• [Task data]
════

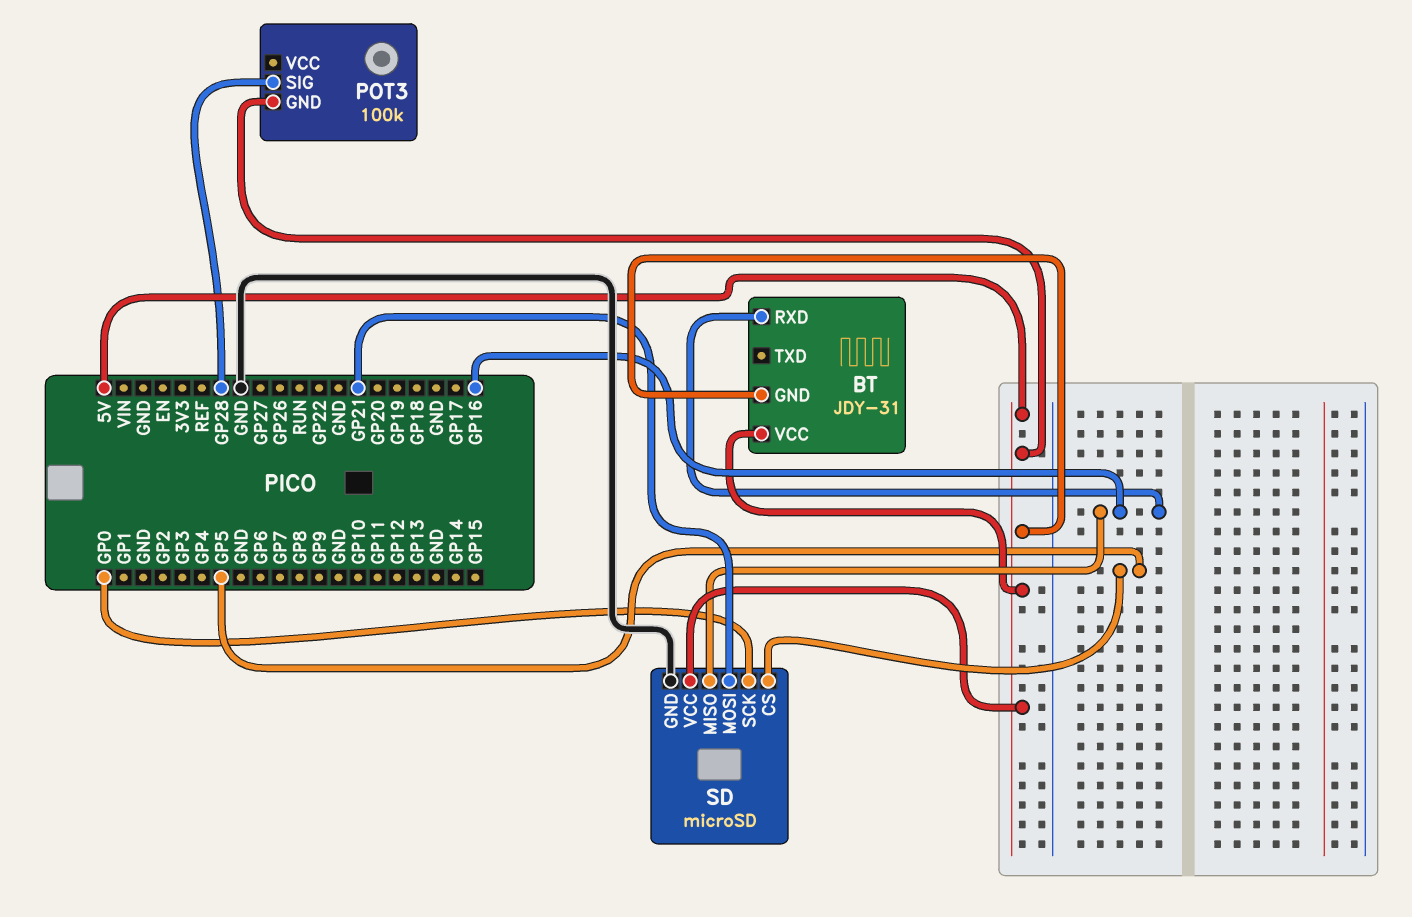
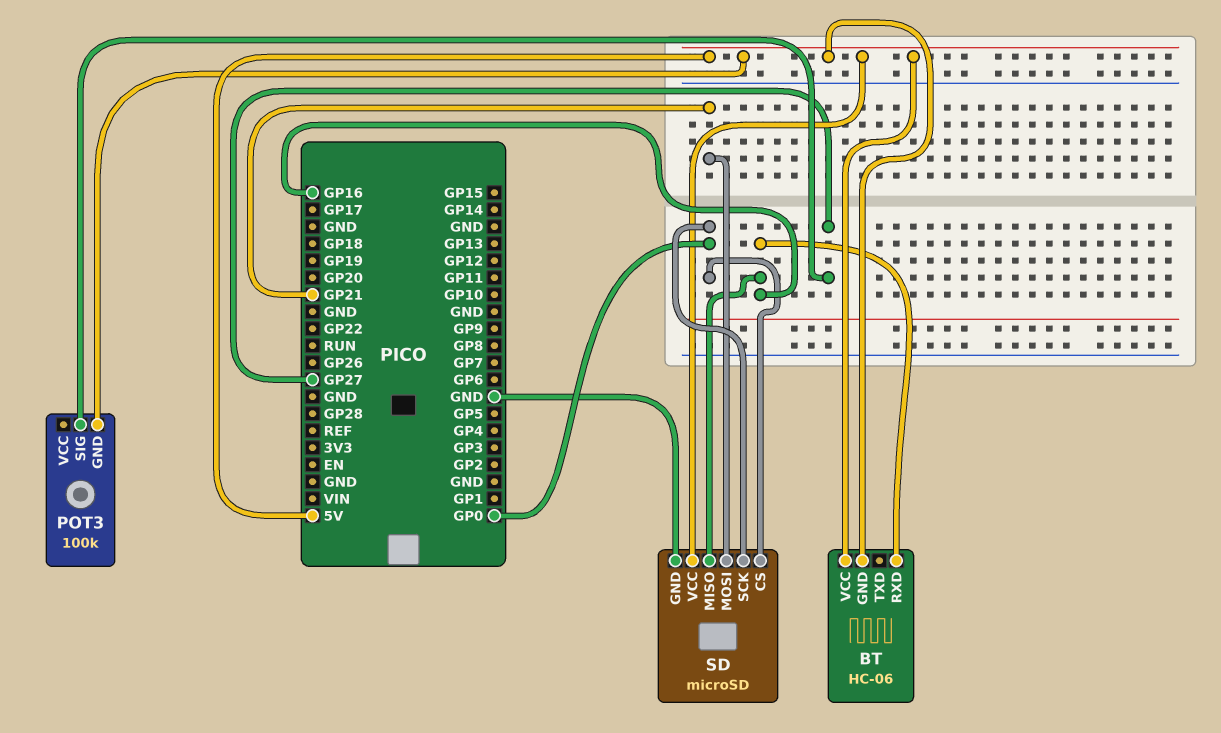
BT: JDY-31 -> HC-06
POT3 pin SIG: GP28 -> GP27
SD pin CS: GP5 -> GP0

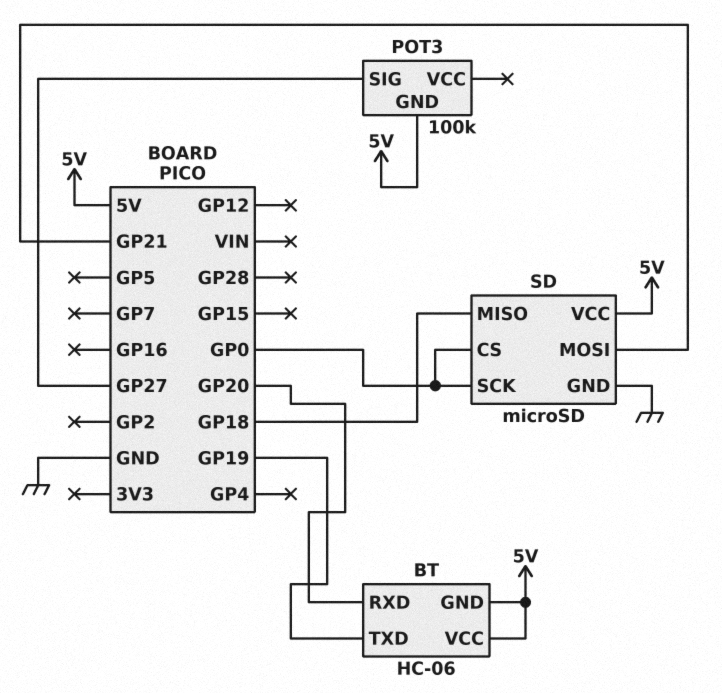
BT pin RXD: GP16 -> GP20
BT pin TXD: none -> GP19
SD pin MISO: GP16 -> GP18

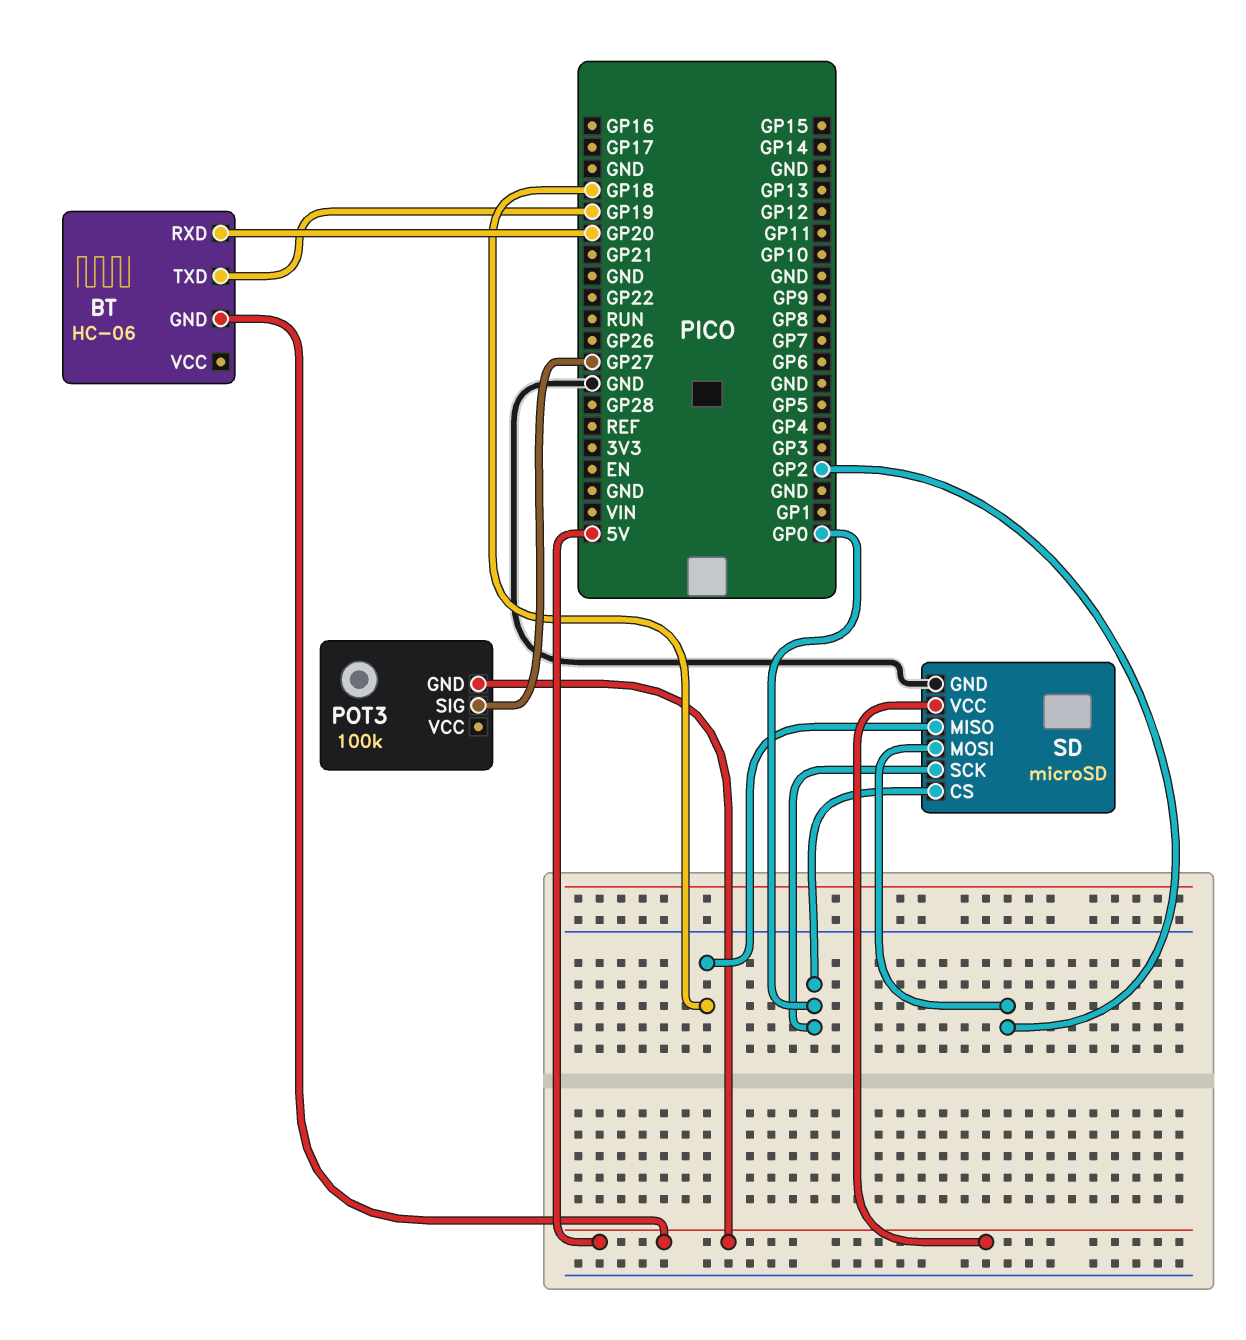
BT pin VCC: 5V -> none
SD pin MOSI: GP21 -> GP2

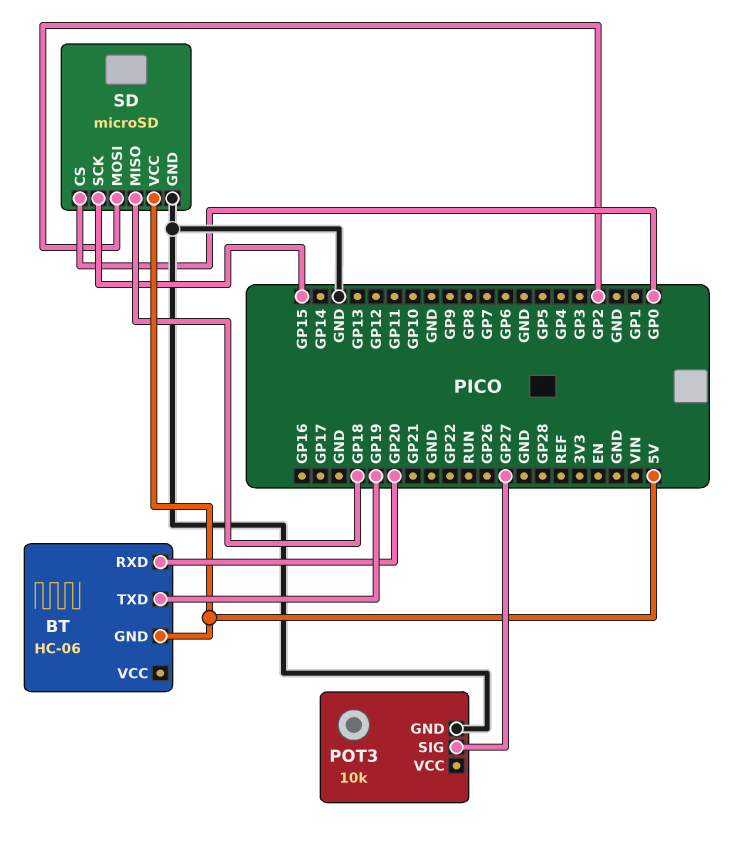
POT3: 100k -> 10k
POT3 pin GND: 5V -> GND
SD pin SCK: GP0 -> GP15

════

• [Brief]
The line containing "POT3: 100k -> 10k" marks the start. Reproduce it and all lines after it through the end of the listing, exactly and alone.

• [Answer for this exercise]
POT3: 100k -> 10k
POT3 pin GND: 5V -> GND
SD pin SCK: GP0 -> GP15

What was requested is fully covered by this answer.